#### What the task requires:
Your task is to return all the entries below exactly, with every picture omitted.

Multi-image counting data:
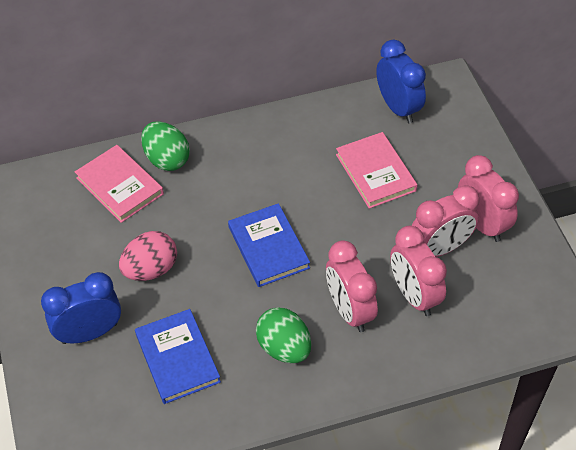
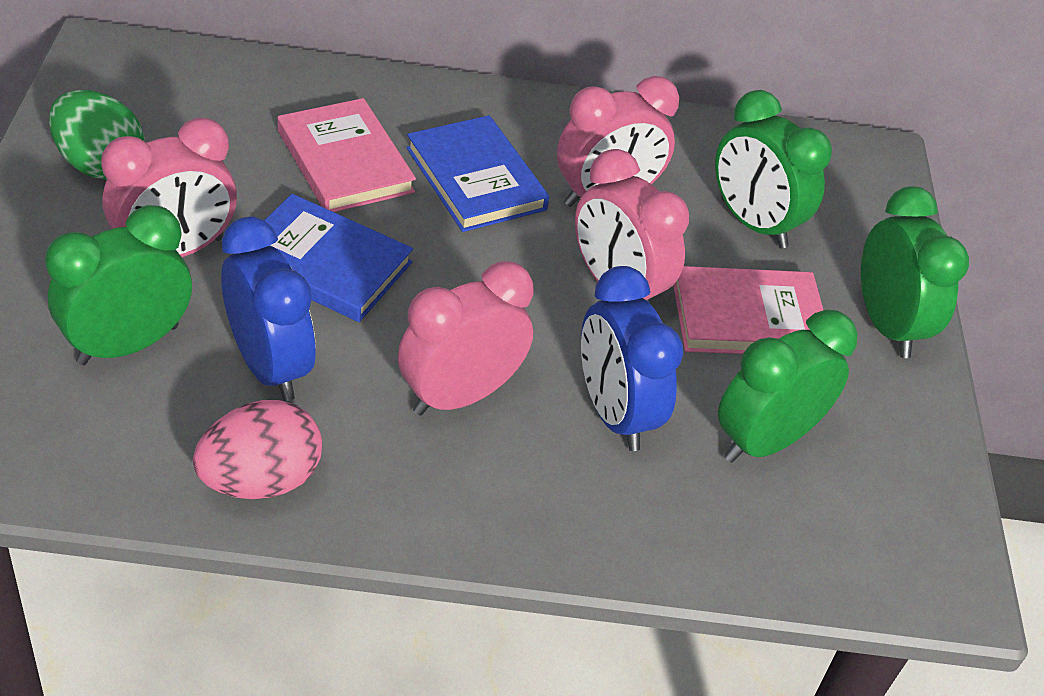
green clock: none = 0 -> [45,205,192,365] [715,90,832,248] [718,310,857,463] [861,186,969,358] = 4
green egg: [141,122,190,171] [256,307,311,363] = 2 -> [49,90,145,179] = 1

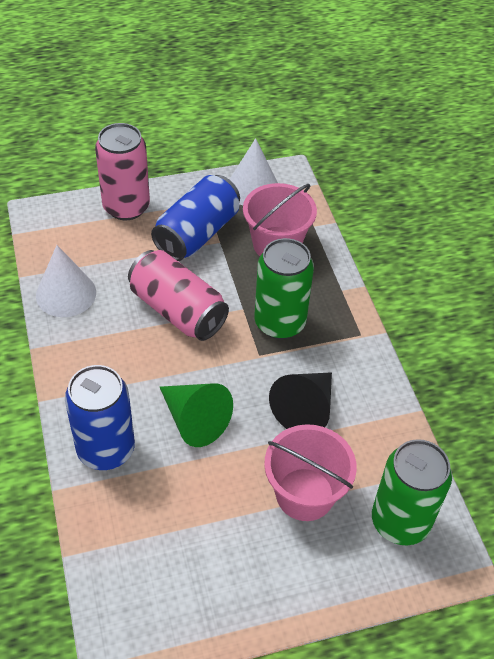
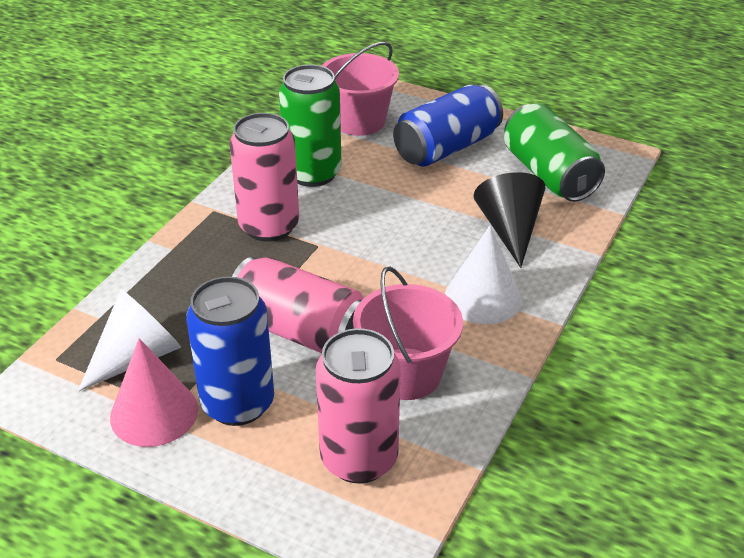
green cone: [160,383,233,447] = 1 -> none = 0
pink can: [95,123,150,220] [128,250,229,341] = 2 -> [229,113,299,242] [232,257,363,353] [316,328,401,484] = 3
pink cone: none = 0 -> [110,338,198,447] = 1

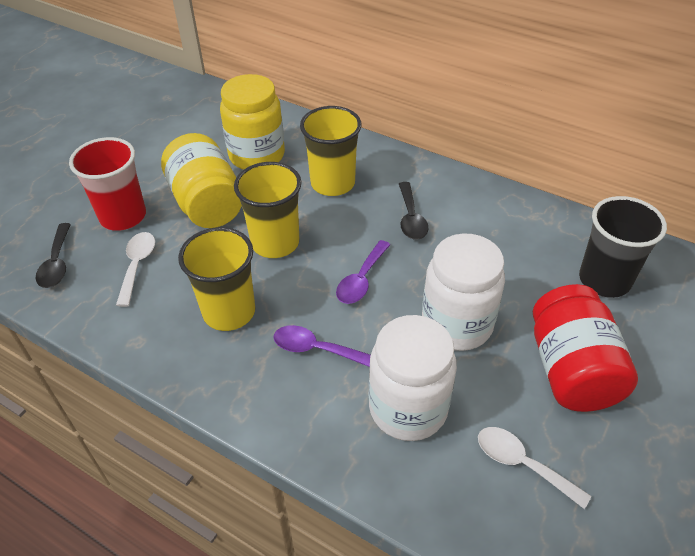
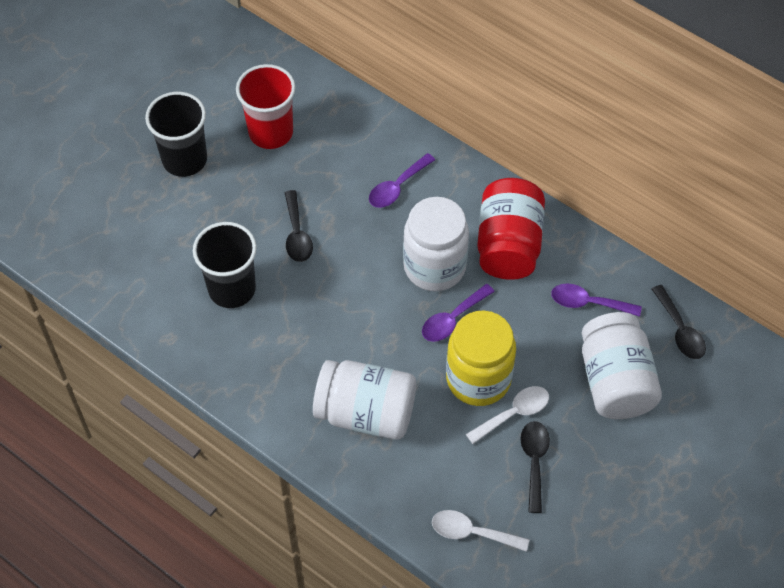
black cup: [579,196,667,298] = 1 -> [145,92,207,177] [193,222,257,308] = 2
black spoon: [36,223,71,288] [399,182,428,240] = 2 -> [285,190,313,262] [521,421,550,513] [652,285,706,359] = 3
purple spoon: [273,325,371,367] [336,240,390,304] = 2 -> [369,153,435,208] [422,284,495,342] [551,283,642,317] = 3
white jar: [369,315,457,441] [422,233,505,351] = 2 -> [313,360,416,440] [403,197,469,291] [582,312,662,419] = 3
yellow cup: [178,227,255,331] [234,162,301,258] [300,106,362,196] = 3 -> none = 0
yellow jar: [161,133,242,228] [220,74,285,170] = 2 -> [446,310,516,406] = 1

#### Written answer:
green clock: none = 0 -> [45,205,192,365] [715,90,832,248] [718,310,857,463] [861,186,969,358] = 4
green egg: [141,122,190,171] [256,307,311,363] = 2 -> [49,90,145,179] = 1

green cone: [160,383,233,447] = 1 -> none = 0
pink can: [95,123,150,220] [128,250,229,341] = 2 -> [229,113,299,242] [232,257,363,353] [316,328,401,484] = 3
pink cone: none = 0 -> [110,338,198,447] = 1

black cup: [579,196,667,298] = 1 -> [145,92,207,177] [193,222,257,308] = 2
black spoon: [36,223,71,288] [399,182,428,240] = 2 -> [285,190,313,262] [521,421,550,513] [652,285,706,359] = 3
purple spoon: [273,325,371,367] [336,240,390,304] = 2 -> [369,153,435,208] [422,284,495,342] [551,283,642,317] = 3
white jar: [369,315,457,441] [422,233,505,351] = 2 -> [313,360,416,440] [403,197,469,291] [582,312,662,419] = 3
yellow cup: [178,227,255,331] [234,162,301,258] [300,106,362,196] = 3 -> none = 0
yellow jar: [161,133,242,228] [220,74,285,170] = 2 -> [446,310,516,406] = 1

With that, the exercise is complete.